**How to complete this task:**
Restate exactly, and only, the lines from the one containing "C7: 150uF (plus" through the end of the entries, keeping both endpoints.

Version difference data:
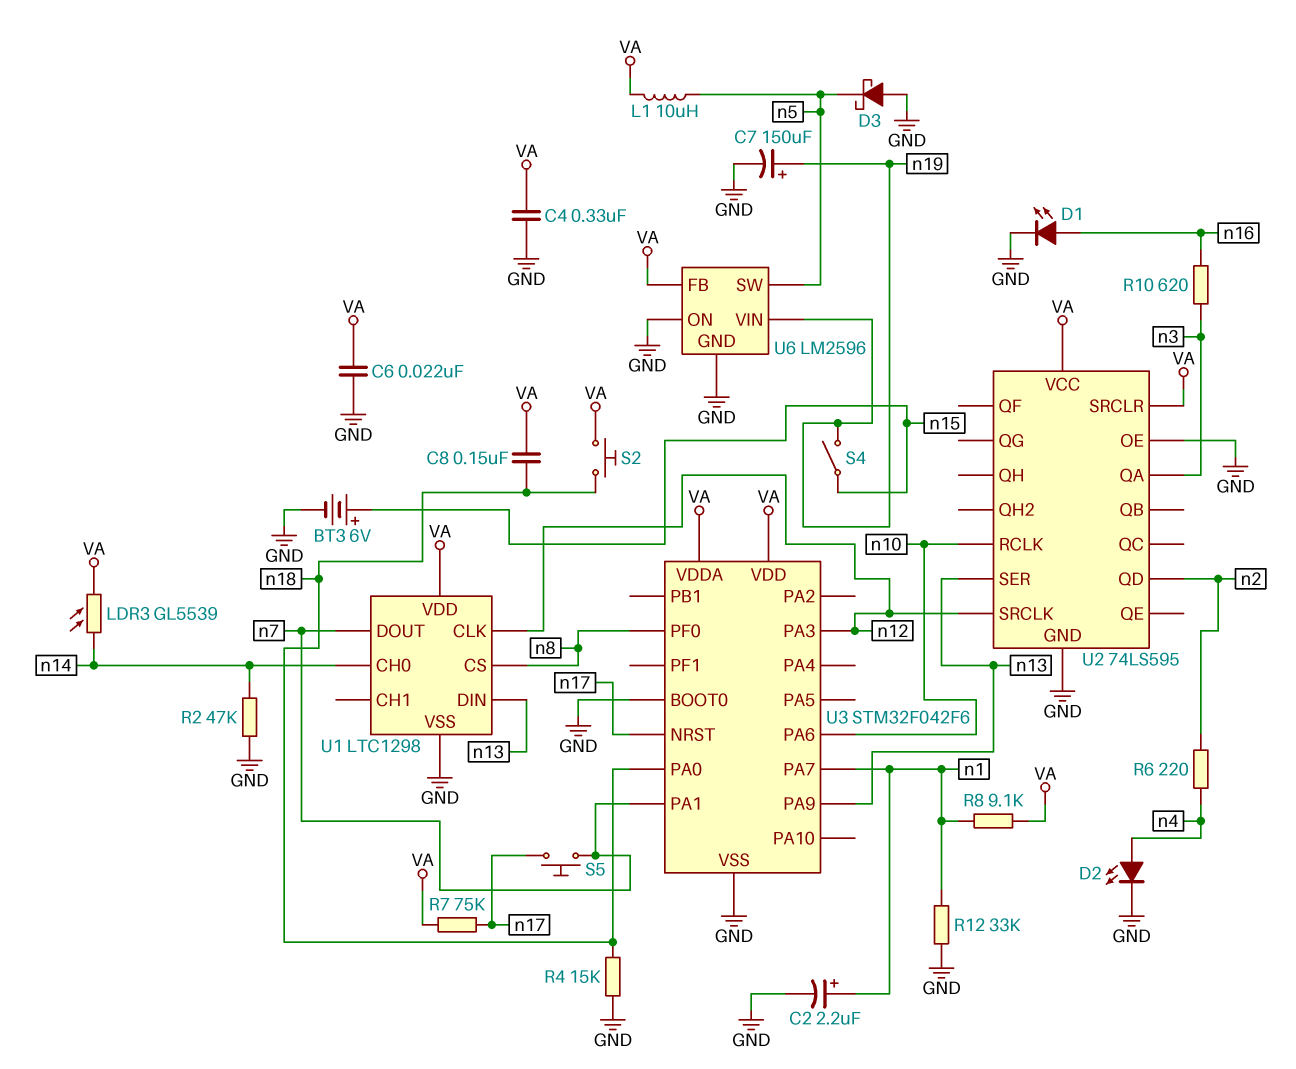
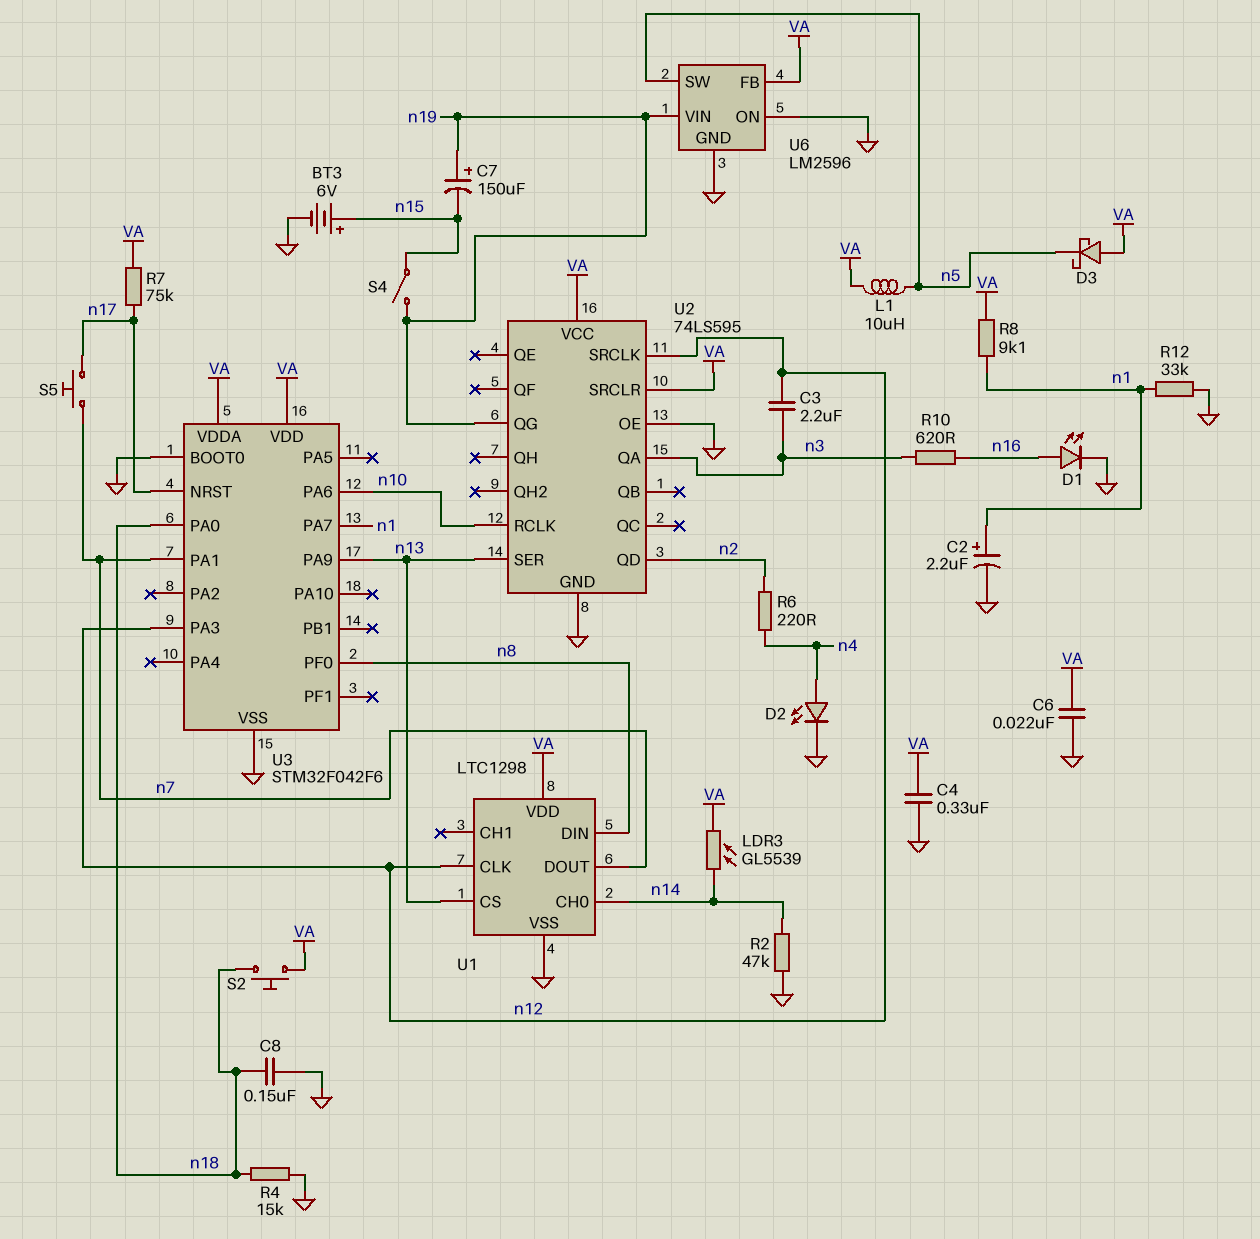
C3: none -> 2.2uF (n3, n12)
C7: 150uF (plus n19, minus GND) -> 150uF (plus n19, minus n15)
C8: 150nF (VA, n18) -> 150nF (GND, n18)
D3: schottky (A GND, K n5) -> schottky (A VA, K n5)
U1 pin CS: n8 -> n13
U1 pin DIN: n13 -> n8
U2 pin QG: none -> n19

**Task output:**
C7: 150uF (plus n19, minus GND) -> 150uF (plus n19, minus n15)
C8: 150nF (VA, n18) -> 150nF (GND, n18)
D3: schottky (A GND, K n5) -> schottky (A VA, K n5)
U1 pin CS: n8 -> n13
U1 pin DIN: n13 -> n8
U2 pin QG: none -> n19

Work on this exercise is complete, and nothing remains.